<<<<

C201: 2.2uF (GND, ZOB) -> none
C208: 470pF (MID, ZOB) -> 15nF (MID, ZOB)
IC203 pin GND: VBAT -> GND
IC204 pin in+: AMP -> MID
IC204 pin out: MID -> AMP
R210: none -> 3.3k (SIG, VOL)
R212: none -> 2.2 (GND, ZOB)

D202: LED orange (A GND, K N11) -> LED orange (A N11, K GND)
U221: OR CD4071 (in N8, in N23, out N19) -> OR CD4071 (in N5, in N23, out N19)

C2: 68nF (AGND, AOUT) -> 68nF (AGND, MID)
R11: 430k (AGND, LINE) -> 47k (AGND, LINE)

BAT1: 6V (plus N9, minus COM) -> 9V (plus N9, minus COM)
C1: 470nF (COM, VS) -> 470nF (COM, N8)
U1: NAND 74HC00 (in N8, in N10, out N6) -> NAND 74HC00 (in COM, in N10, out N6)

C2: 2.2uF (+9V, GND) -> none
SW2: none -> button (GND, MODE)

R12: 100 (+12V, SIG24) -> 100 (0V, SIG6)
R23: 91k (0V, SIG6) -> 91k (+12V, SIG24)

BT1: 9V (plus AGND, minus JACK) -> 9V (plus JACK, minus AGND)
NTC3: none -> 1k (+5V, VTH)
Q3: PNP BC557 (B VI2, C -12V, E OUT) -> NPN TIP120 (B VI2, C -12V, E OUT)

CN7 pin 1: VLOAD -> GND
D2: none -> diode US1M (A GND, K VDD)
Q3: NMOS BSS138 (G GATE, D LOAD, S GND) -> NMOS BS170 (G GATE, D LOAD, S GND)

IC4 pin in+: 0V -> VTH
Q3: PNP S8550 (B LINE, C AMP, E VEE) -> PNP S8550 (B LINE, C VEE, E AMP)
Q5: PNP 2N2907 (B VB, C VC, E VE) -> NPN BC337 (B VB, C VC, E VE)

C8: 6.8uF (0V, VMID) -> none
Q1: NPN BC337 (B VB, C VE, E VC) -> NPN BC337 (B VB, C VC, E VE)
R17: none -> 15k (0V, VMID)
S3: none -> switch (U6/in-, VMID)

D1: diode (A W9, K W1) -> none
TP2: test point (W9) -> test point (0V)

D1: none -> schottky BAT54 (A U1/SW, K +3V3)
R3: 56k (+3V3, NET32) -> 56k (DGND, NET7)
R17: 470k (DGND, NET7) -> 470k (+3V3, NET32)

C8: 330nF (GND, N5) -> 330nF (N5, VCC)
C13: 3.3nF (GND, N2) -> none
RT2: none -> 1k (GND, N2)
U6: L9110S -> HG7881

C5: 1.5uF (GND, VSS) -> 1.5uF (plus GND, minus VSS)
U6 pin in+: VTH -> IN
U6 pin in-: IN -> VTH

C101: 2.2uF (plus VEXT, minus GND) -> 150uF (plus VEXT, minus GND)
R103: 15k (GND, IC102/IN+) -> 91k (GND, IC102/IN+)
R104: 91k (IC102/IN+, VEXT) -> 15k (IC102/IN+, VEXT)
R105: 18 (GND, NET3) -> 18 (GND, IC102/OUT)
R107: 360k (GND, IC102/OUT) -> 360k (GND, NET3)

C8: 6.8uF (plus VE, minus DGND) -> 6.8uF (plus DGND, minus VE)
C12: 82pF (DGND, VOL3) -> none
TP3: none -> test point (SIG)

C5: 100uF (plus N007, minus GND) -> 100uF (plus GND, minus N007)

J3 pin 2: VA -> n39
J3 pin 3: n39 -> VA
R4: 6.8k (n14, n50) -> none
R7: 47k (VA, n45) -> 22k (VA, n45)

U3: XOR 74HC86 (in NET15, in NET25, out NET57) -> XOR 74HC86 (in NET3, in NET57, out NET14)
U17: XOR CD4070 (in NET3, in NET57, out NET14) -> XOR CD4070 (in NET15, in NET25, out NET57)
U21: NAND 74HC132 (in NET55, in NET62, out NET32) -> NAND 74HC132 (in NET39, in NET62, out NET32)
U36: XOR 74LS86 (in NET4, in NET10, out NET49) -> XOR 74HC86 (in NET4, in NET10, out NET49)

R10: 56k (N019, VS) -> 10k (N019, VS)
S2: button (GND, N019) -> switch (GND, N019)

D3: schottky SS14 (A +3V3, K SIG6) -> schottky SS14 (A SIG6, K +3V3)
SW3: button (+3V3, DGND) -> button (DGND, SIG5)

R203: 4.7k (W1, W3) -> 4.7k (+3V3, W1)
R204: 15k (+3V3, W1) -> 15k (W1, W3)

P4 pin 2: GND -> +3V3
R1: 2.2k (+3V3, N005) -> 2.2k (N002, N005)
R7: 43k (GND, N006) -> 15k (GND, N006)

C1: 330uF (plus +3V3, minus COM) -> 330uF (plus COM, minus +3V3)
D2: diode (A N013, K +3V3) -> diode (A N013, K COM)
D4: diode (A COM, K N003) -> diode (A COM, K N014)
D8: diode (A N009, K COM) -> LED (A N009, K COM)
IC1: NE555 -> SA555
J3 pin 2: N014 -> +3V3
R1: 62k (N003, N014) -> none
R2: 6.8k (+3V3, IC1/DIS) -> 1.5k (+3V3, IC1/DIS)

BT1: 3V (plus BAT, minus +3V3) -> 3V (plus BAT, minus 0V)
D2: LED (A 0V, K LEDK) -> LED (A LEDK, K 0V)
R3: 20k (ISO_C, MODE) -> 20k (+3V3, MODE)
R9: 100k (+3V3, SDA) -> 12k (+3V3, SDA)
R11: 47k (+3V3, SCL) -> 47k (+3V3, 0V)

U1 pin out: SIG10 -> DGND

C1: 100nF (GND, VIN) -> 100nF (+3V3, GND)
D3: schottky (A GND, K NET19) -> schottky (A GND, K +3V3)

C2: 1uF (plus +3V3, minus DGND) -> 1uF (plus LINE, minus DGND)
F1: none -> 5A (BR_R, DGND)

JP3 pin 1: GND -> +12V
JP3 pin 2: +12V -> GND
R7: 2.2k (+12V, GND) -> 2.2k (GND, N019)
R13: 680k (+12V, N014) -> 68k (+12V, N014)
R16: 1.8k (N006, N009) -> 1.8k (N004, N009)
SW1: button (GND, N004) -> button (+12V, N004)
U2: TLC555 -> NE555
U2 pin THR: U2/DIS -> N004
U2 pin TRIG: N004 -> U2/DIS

>>>>

Please reproduce the entire listing, exactly as shown.

Answer to this problem |
C201: 2.2uF (GND, ZOB) -> none
C208: 470pF (MID, ZOB) -> 15nF (MID, ZOB)
IC203 pin GND: VBAT -> GND
IC204 pin in+: AMP -> MID
IC204 pin out: MID -> AMP
R210: none -> 3.3k (SIG, VOL)
R212: none -> 2.2 (GND, ZOB)

D202: LED orange (A GND, K N11) -> LED orange (A N11, K GND)
U221: OR CD4071 (in N8, in N23, out N19) -> OR CD4071 (in N5, in N23, out N19)

C2: 68nF (AGND, AOUT) -> 68nF (AGND, MID)
R11: 430k (AGND, LINE) -> 47k (AGND, LINE)

BAT1: 6V (plus N9, minus COM) -> 9V (plus N9, minus COM)
C1: 470nF (COM, VS) -> 470nF (COM, N8)
U1: NAND 74HC00 (in N8, in N10, out N6) -> NAND 74HC00 (in COM, in N10, out N6)

C2: 2.2uF (+9V, GND) -> none
SW2: none -> button (GND, MODE)

R12: 100 (+12V, SIG24) -> 100 (0V, SIG6)
R23: 91k (0V, SIG6) -> 91k (+12V, SIG24)

BT1: 9V (plus AGND, minus JACK) -> 9V (plus JACK, minus AGND)
NTC3: none -> 1k (+5V, VTH)
Q3: PNP BC557 (B VI2, C -12V, E OUT) -> NPN TIP120 (B VI2, C -12V, E OUT)

CN7 pin 1: VLOAD -> GND
D2: none -> diode US1M (A GND, K VDD)
Q3: NMOS BSS138 (G GATE, D LOAD, S GND) -> NMOS BS170 (G GATE, D LOAD, S GND)

IC4 pin in+: 0V -> VTH
Q3: PNP S8550 (B LINE, C AMP, E VEE) -> PNP S8550 (B LINE, C VEE, E AMP)
Q5: PNP 2N2907 (B VB, C VC, E VE) -> NPN BC337 (B VB, C VC, E VE)

C8: 6.8uF (0V, VMID) -> none
Q1: NPN BC337 (B VB, C VE, E VC) -> NPN BC337 (B VB, C VC, E VE)
R17: none -> 15k (0V, VMID)
S3: none -> switch (U6/in-, VMID)

D1: diode (A W9, K W1) -> none
TP2: test point (W9) -> test point (0V)

D1: none -> schottky BAT54 (A U1/SW, K +3V3)
R3: 56k (+3V3, NET32) -> 56k (DGND, NET7)
R17: 470k (DGND, NET7) -> 470k (+3V3, NET32)

C8: 330nF (GND, N5) -> 330nF (N5, VCC)
C13: 3.3nF (GND, N2) -> none
RT2: none -> 1k (GND, N2)
U6: L9110S -> HG7881

C5: 1.5uF (GND, VSS) -> 1.5uF (plus GND, minus VSS)
U6 pin in+: VTH -> IN
U6 pin in-: IN -> VTH

C101: 2.2uF (plus VEXT, minus GND) -> 150uF (plus VEXT, minus GND)
R103: 15k (GND, IC102/IN+) -> 91k (GND, IC102/IN+)
R104: 91k (IC102/IN+, VEXT) -> 15k (IC102/IN+, VEXT)
R105: 18 (GND, NET3) -> 18 (GND, IC102/OUT)
R107: 360k (GND, IC102/OUT) -> 360k (GND, NET3)

C8: 6.8uF (plus VE, minus DGND) -> 6.8uF (plus DGND, minus VE)
C12: 82pF (DGND, VOL3) -> none
TP3: none -> test point (SIG)

C5: 100uF (plus N007, minus GND) -> 100uF (plus GND, minus N007)

J3 pin 2: VA -> n39
J3 pin 3: n39 -> VA
R4: 6.8k (n14, n50) -> none
R7: 47k (VA, n45) -> 22k (VA, n45)

U3: XOR 74HC86 (in NET15, in NET25, out NET57) -> XOR 74HC86 (in NET3, in NET57, out NET14)
U17: XOR CD4070 (in NET3, in NET57, out NET14) -> XOR CD4070 (in NET15, in NET25, out NET57)
U21: NAND 74HC132 (in NET55, in NET62, out NET32) -> NAND 74HC132 (in NET39, in NET62, out NET32)
U36: XOR 74LS86 (in NET4, in NET10, out NET49) -> XOR 74HC86 (in NET4, in NET10, out NET49)

R10: 56k (N019, VS) -> 10k (N019, VS)
S2: button (GND, N019) -> switch (GND, N019)

D3: schottky SS14 (A +3V3, K SIG6) -> schottky SS14 (A SIG6, K +3V3)
SW3: button (+3V3, DGND) -> button (DGND, SIG5)

R203: 4.7k (W1, W3) -> 4.7k (+3V3, W1)
R204: 15k (+3V3, W1) -> 15k (W1, W3)

P4 pin 2: GND -> +3V3
R1: 2.2k (+3V3, N005) -> 2.2k (N002, N005)
R7: 43k (GND, N006) -> 15k (GND, N006)

C1: 330uF (plus +3V3, minus COM) -> 330uF (plus COM, minus +3V3)
D2: diode (A N013, K +3V3) -> diode (A N013, K COM)
D4: diode (A COM, K N003) -> diode (A COM, K N014)
D8: diode (A N009, K COM) -> LED (A N009, K COM)
IC1: NE555 -> SA555
J3 pin 2: N014 -> +3V3
R1: 62k (N003, N014) -> none
R2: 6.8k (+3V3, IC1/DIS) -> 1.5k (+3V3, IC1/DIS)

BT1: 3V (plus BAT, minus +3V3) -> 3V (plus BAT, minus 0V)
D2: LED (A 0V, K LEDK) -> LED (A LEDK, K 0V)
R3: 20k (ISO_C, MODE) -> 20k (+3V3, MODE)
R9: 100k (+3V3, SDA) -> 12k (+3V3, SDA)
R11: 47k (+3V3, SCL) -> 47k (+3V3, 0V)

U1 pin out: SIG10 -> DGND

C1: 100nF (GND, VIN) -> 100nF (+3V3, GND)
D3: schottky (A GND, K NET19) -> schottky (A GND, K +3V3)

C2: 1uF (plus +3V3, minus DGND) -> 1uF (plus LINE, minus DGND)
F1: none -> 5A (BR_R, DGND)

JP3 pin 1: GND -> +12V
JP3 pin 2: +12V -> GND
R7: 2.2k (+12V, GND) -> 2.2k (GND, N019)
R13: 680k (+12V, N014) -> 68k (+12V, N014)
R16: 1.8k (N006, N009) -> 1.8k (N004, N009)
SW1: button (GND, N004) -> button (+12V, N004)
U2: TLC555 -> NE555
U2 pin THR: U2/DIS -> N004
U2 pin TRIG: N004 -> U2/DIS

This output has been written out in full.